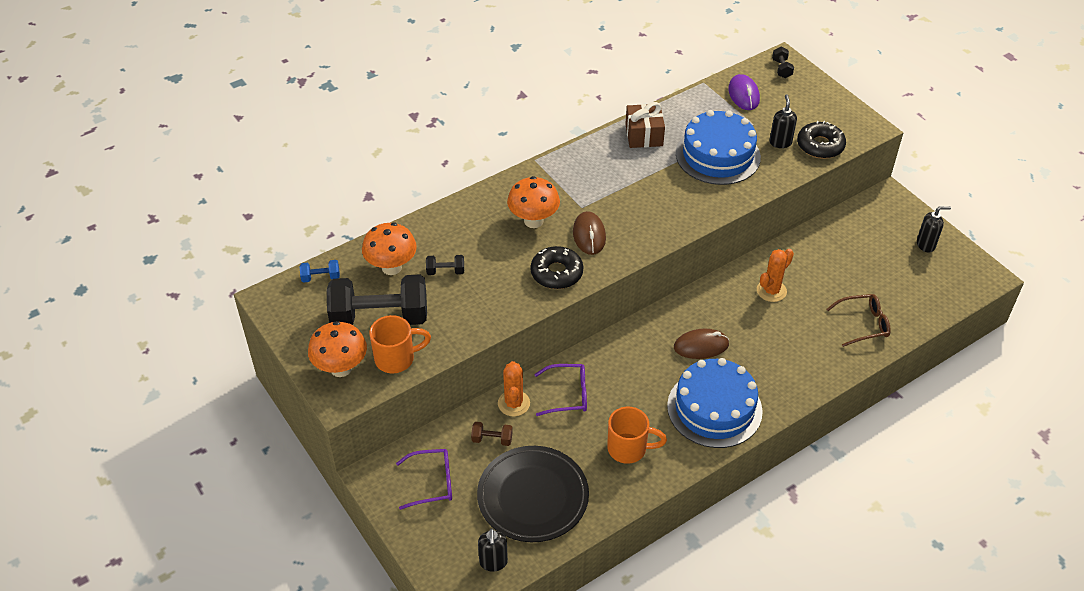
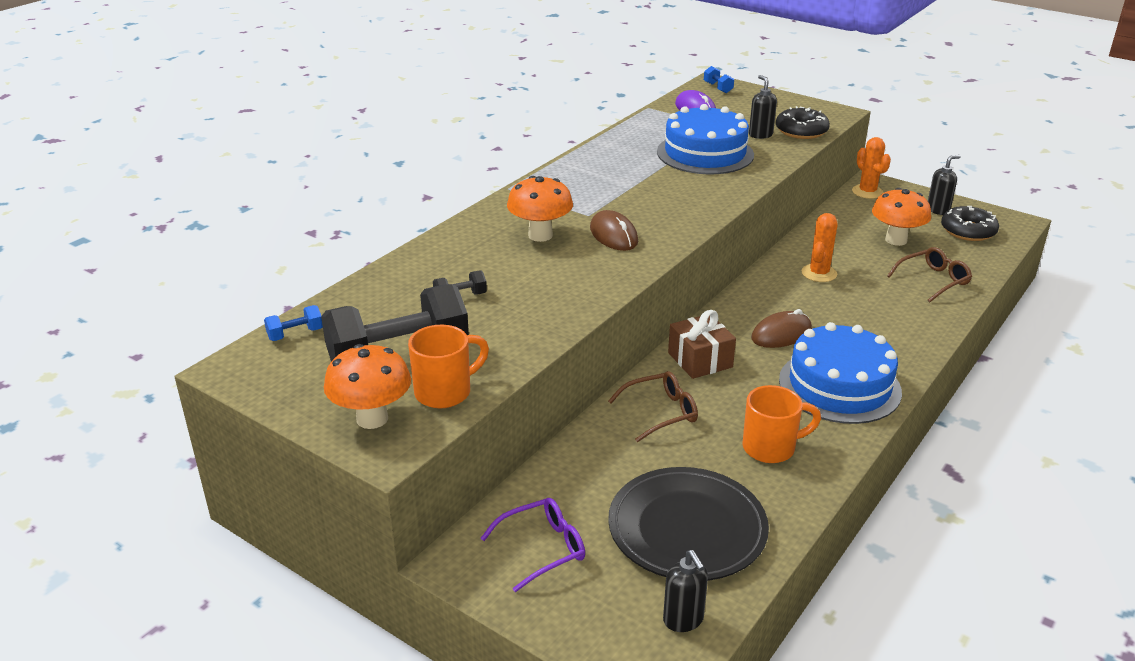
camera: 20 degrees left, 15 degrees down
orange mushroom [362,223,417,275] -> orange mushroom moved to [872,188,931,246]
brown dumbbell [471,422,513,446] -> none
orange cactus [498,361,530,417] -> orange cactus moved to [852,137,891,199]
black donut [531,246,583,289] -> black donut moved to [941,206,999,241]
purple glasses [535,364,587,416] -> brown glasses [608,371,698,442]
brown gift [625,102,665,148] -> brown gift moved to [668,310,736,379]
black dumbbell [772,47,794,78] -> blue dumbbell [704,66,734,93]

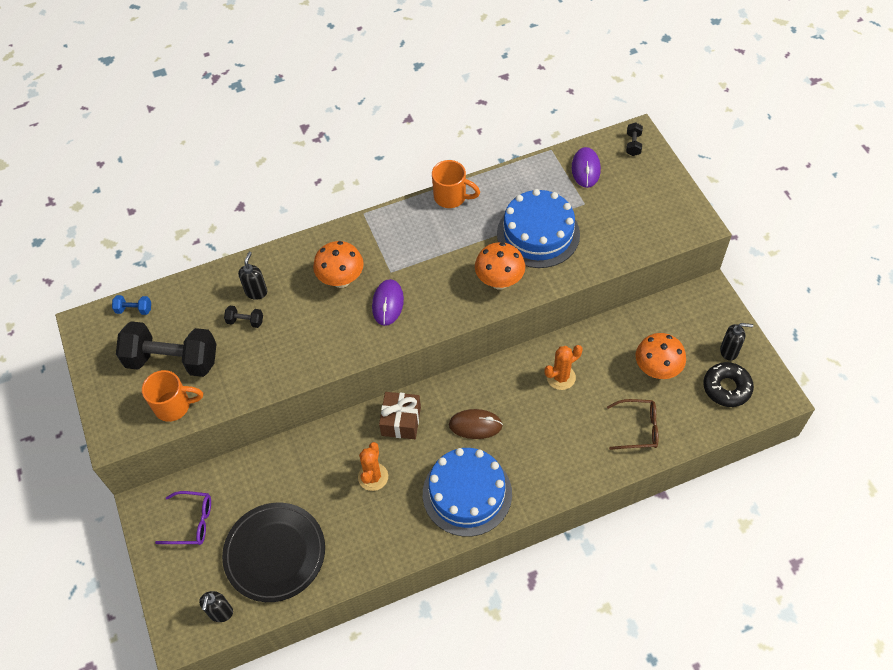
camera: 35 degrees right, 25 degrees up
orange mushroom [324,344,411,429] -> orange mushroom moved to [475,242,525,290]
brown mouse [590,210,638,251] -> purple mouse [372,279,404,326]
brown glasses [608,371,698,442] -> none
blue dumbbell [704,66,734,93] -> black dumbbell [626,122,643,156]
orange mug [743,385,821,463] -> orange mug moved to [432,160,480,208]
black soap dispenser [749,75,777,139] -> black soap dispenser moved to [238,252,267,300]
black donut [776,106,830,139] -> none
orange cactus [852,137,891,199] -> orange cactus moved to [358,442,388,491]

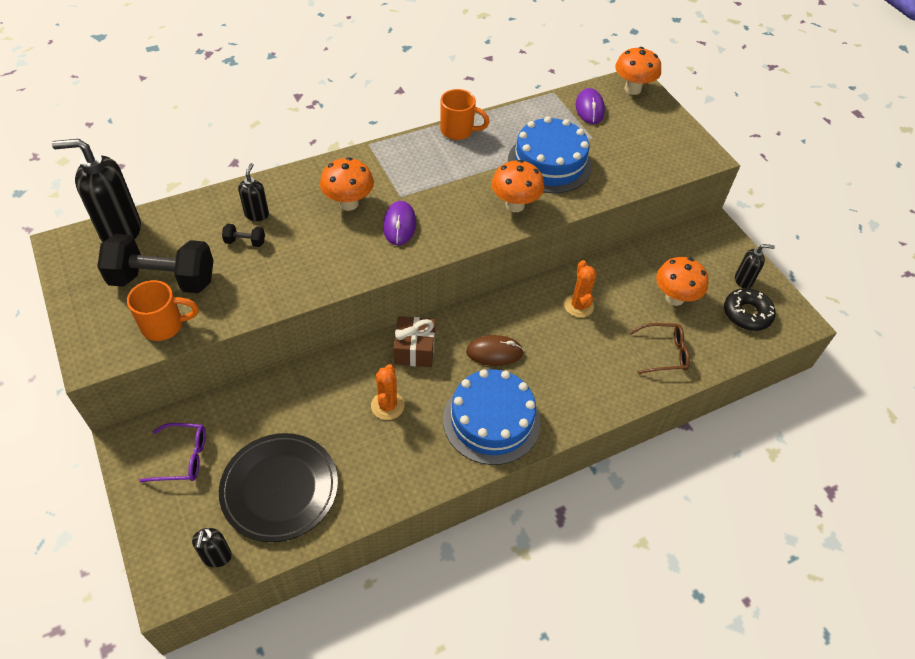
camera: 10 degrees left, 5 degrees down
blue dumbbell [112,295,151,315] -> black soap dispenser [52,139,141,242]
orange cactus [545,345,582,390] -> orange cactus turned 60 degrees counterclockwise [564,260,597,318]
black dumbbell [626,122,643,156] -> orange mushroom [615,47,661,95]

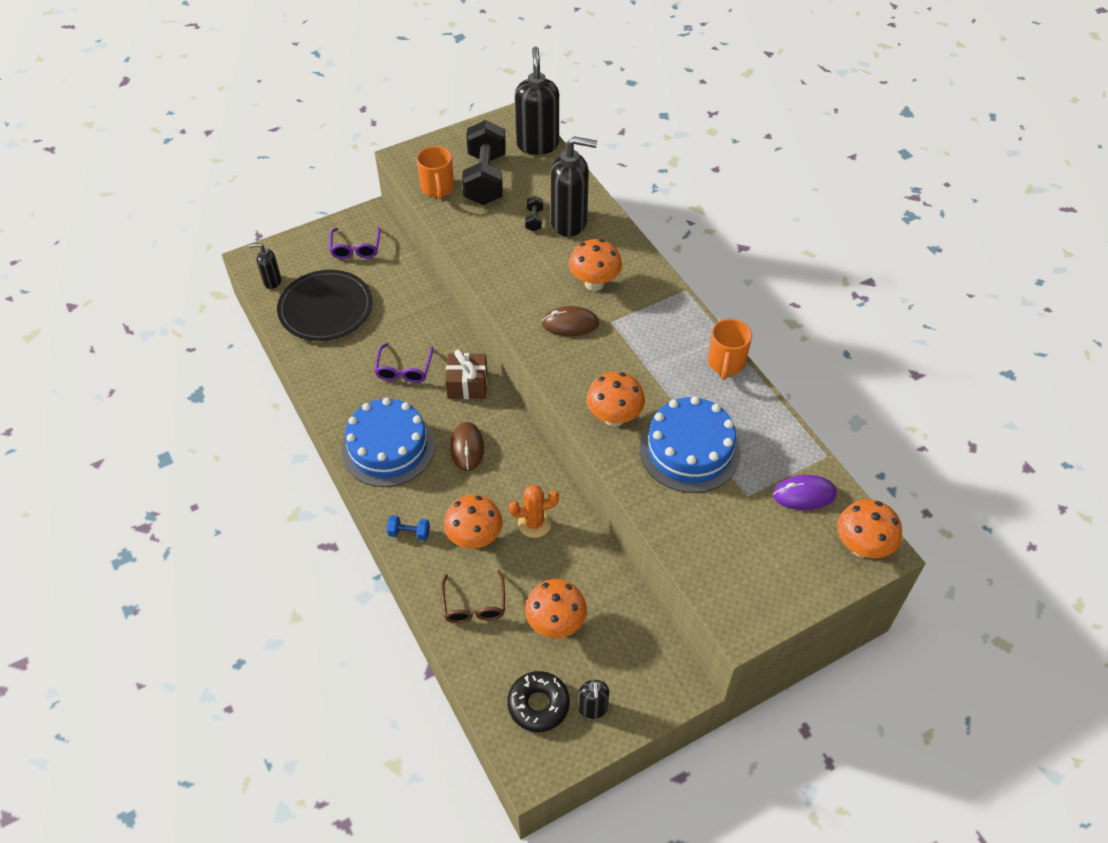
camera: 90 degrees right, 0 degrees up
black soap dispenser [238,163,269,221] -> black soap dispenser [551,136,597,237], size x1.95
orange cactus [371,364,404,420] -> purple glasses [374,343,433,383]
purple mouse [383,201,416,245] -> brown mouse [541,306,599,336]
none -> blue dumbbell [387,515,430,541]
none -> orange mushroom [444,494,503,549]

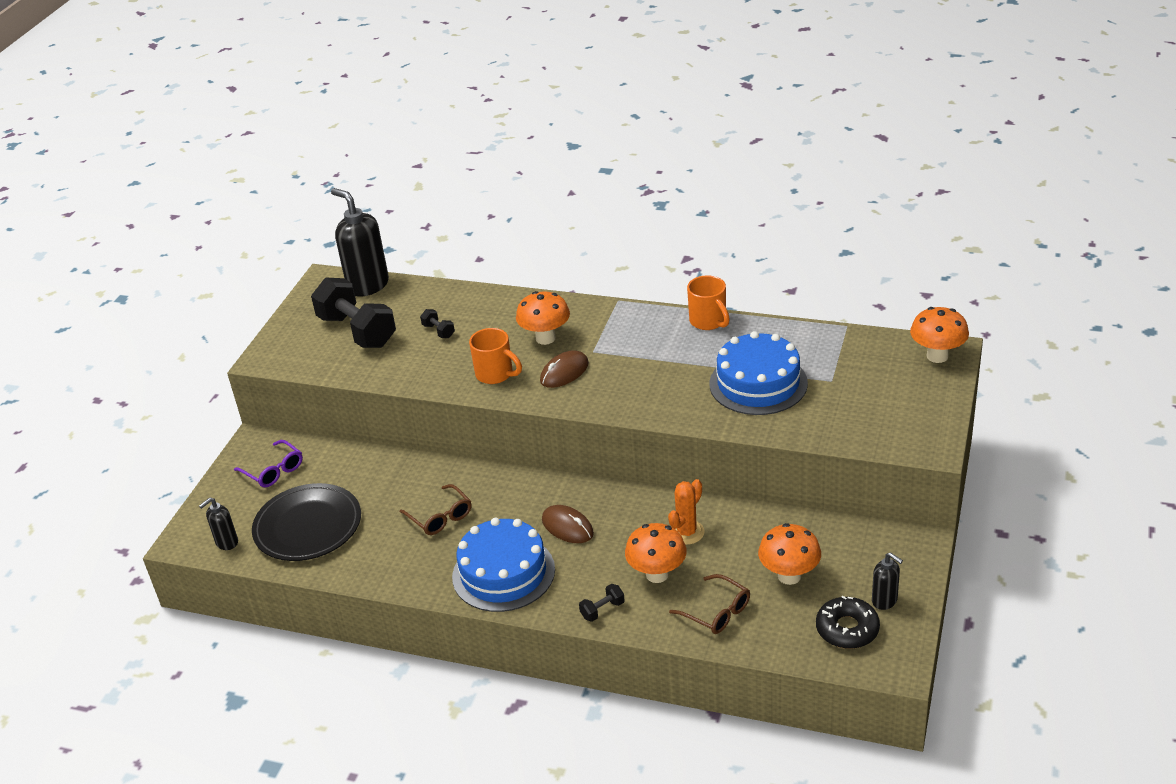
camera: 40 degrees left, 15 degrees down
purple glasses [374,343,433,383] -> brown glasses [400,484,472,535]
blue dumbbell [387,515,430,541] -> black dumbbell [579,584,625,622]
orange mug [417,146,454,199] -> orange mug moved to [469,328,522,384]
brown gift [445,350,487,399] -> none
black soap dispenser [551,136,597,237] -> none
orange mushroom [586,372,645,427] -> none
purple mouse [773,475,837,510] -> none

Exercise: Go down the entries above from the line containing "camera: 90 degrees right, 0 degrees up" to the line containing "purple glasses [374,343,433,383] ->" and write out each line exactly, leaving pictures out.

Task output:
camera: 90 degrees right, 0 degrees up
black soap dispenser [238,163,269,221] -> black soap dispenser [551,136,597,237], size x1.95
orange cactus [371,364,404,420] -> purple glasses [374,343,433,383]
purple mouse [383,201,416,245] -> brown mouse [541,306,599,336]
none -> blue dumbbell [387,515,430,541]
none -> orange mushroom [444,494,503,549]

camera: 40 degrees left, 15 degrees down
purple glasses [374,343,433,383] -> brown glasses [400,484,472,535]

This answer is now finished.